*To do*
The word "turned" occurs in some of the lines below; copy each of those lines.

[Colored object listings]
⟨
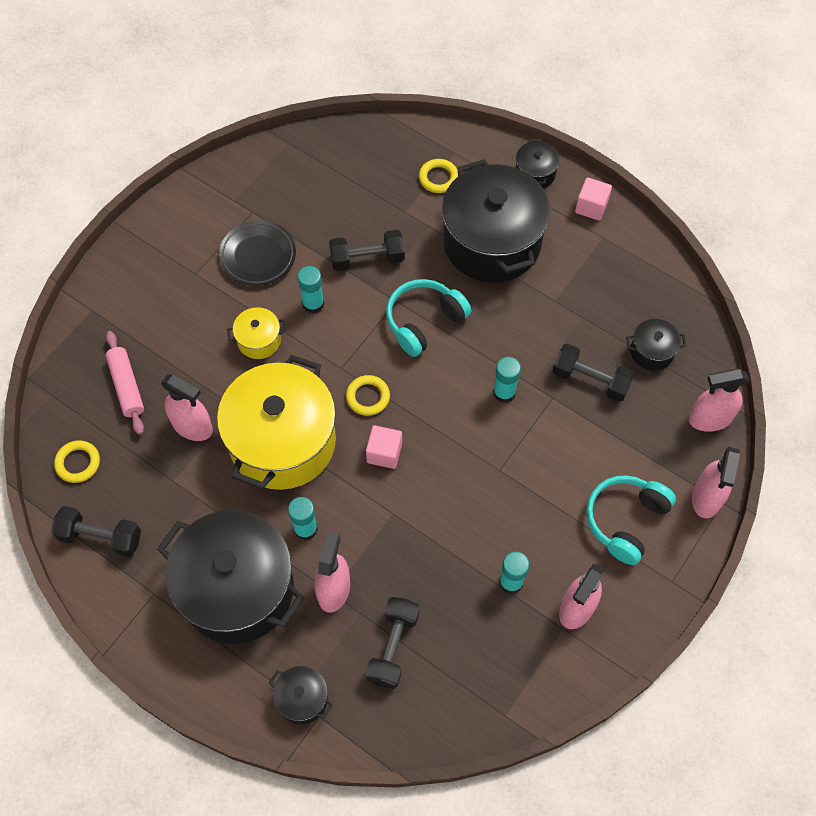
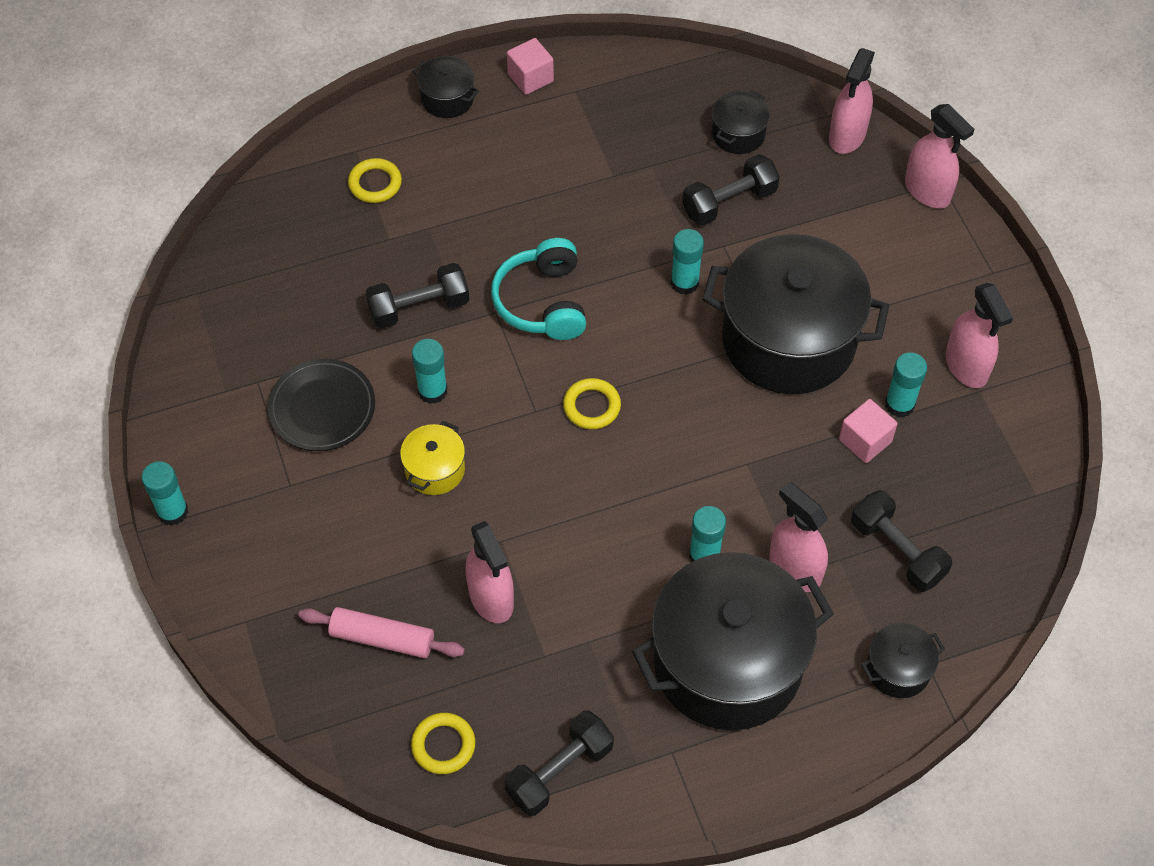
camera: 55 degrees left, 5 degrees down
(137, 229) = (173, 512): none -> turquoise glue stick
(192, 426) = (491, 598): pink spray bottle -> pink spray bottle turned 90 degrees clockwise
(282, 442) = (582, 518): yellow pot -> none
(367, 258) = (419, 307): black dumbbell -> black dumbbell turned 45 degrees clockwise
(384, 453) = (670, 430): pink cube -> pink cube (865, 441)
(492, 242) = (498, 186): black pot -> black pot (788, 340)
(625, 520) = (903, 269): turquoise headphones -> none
⟩
*Exercise solution*
(192, 426) = (491, 598): pink spray bottle -> pink spray bottle turned 90 degrees clockwise
(367, 258) = (419, 307): black dumbbell -> black dumbbell turned 45 degrees clockwise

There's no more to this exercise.